From the line containing "(172, 163) = (215, 298): grey" through the last line of the records, print every line exactly and nothing more.

* Data excerpts *
^^^^

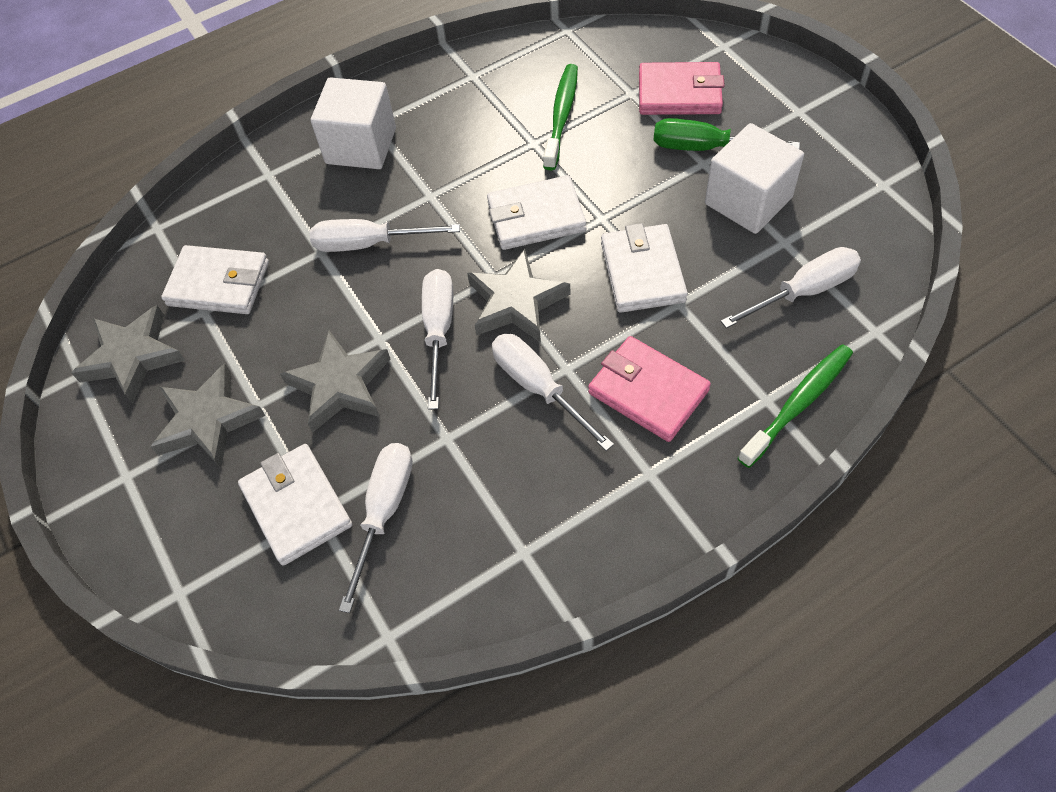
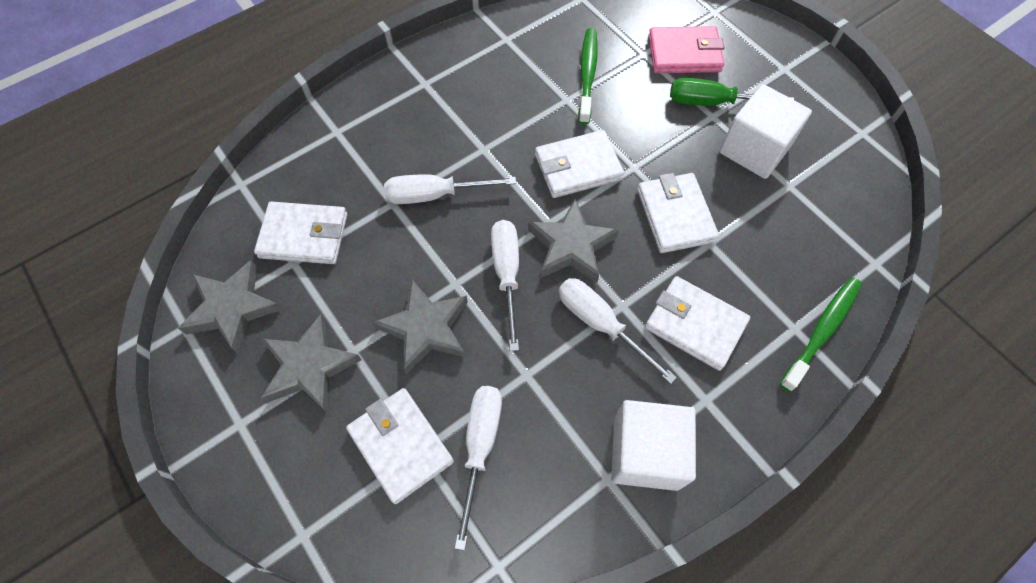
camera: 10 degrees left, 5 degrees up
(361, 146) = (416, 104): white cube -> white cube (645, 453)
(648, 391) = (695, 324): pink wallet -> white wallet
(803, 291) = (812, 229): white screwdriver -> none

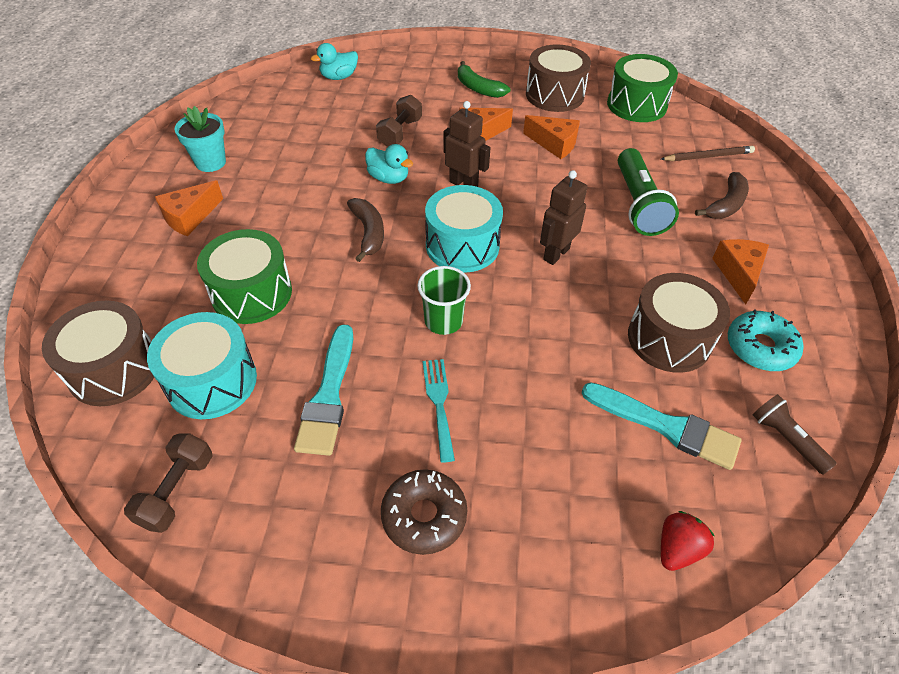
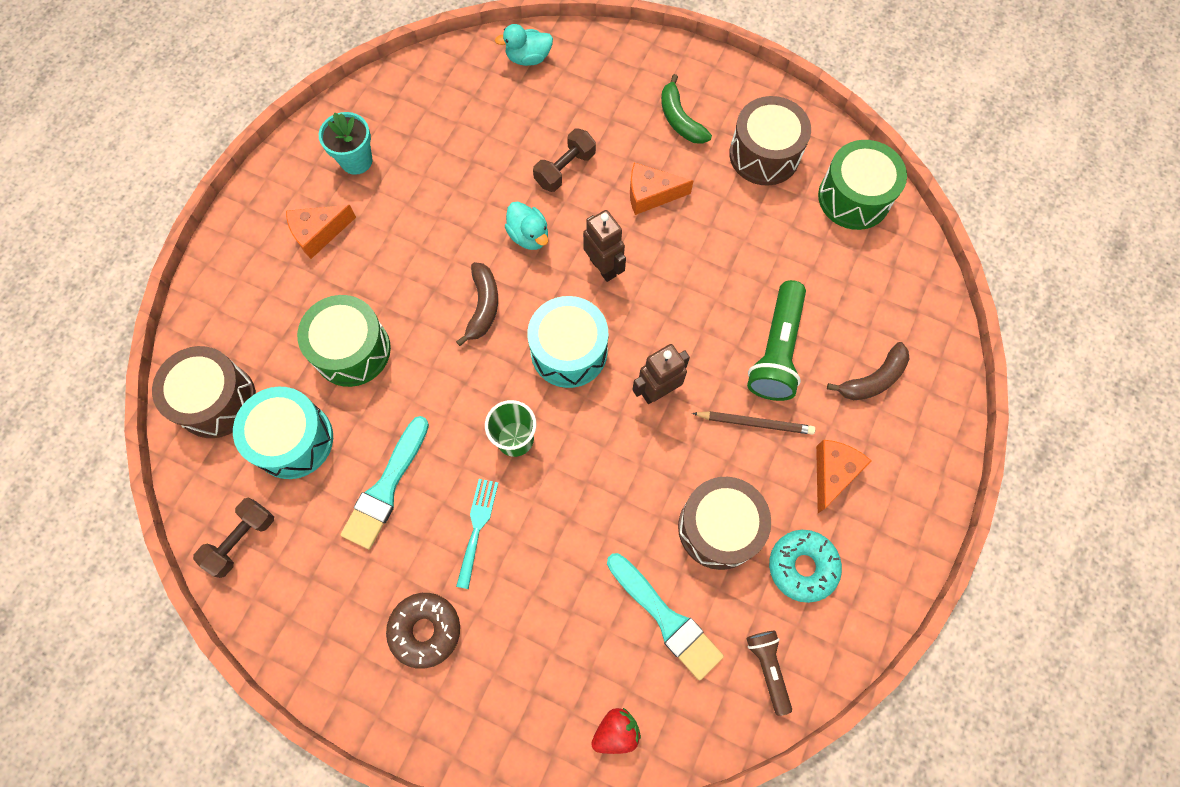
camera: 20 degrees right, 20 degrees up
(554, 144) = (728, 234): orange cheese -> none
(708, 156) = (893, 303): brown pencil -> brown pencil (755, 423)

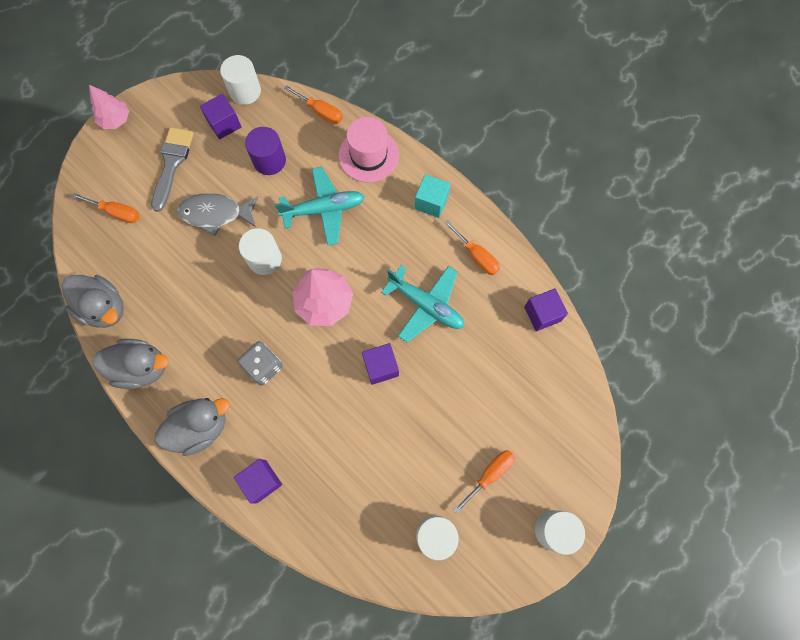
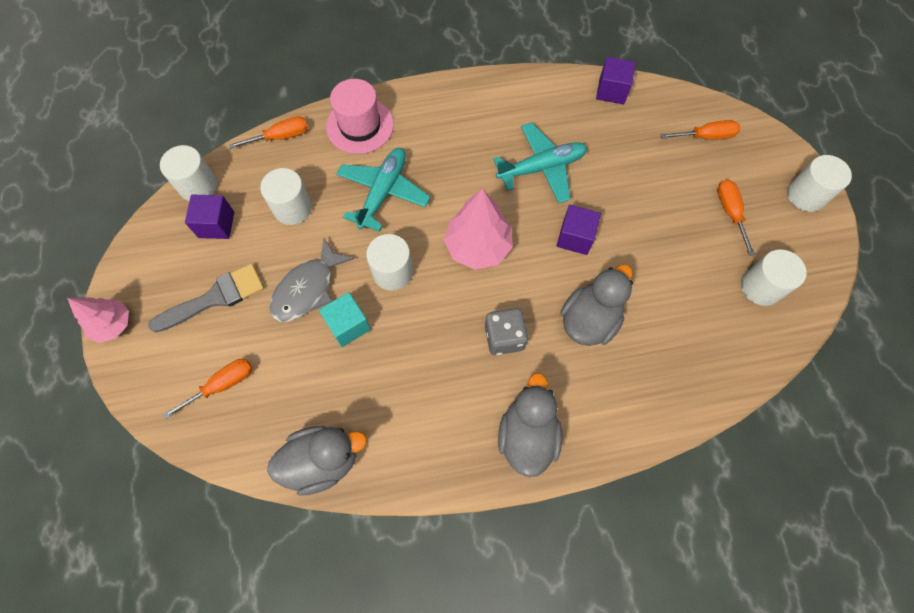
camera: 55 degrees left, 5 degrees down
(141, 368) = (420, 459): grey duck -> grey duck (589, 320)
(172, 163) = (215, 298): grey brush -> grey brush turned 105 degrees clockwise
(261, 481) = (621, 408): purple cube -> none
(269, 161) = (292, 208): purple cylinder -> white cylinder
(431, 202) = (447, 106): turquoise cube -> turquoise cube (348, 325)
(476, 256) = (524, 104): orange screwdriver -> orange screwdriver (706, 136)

^^^^

* Answer space *
(172, 163) = (215, 298): grey brush -> grey brush turned 105 degrees clockwise
(261, 481) = (621, 408): purple cube -> none
(269, 161) = (292, 208): purple cylinder -> white cylinder
(431, 202) = (447, 106): turquoise cube -> turquoise cube (348, 325)
(476, 256) = (524, 104): orange screwdriver -> orange screwdriver (706, 136)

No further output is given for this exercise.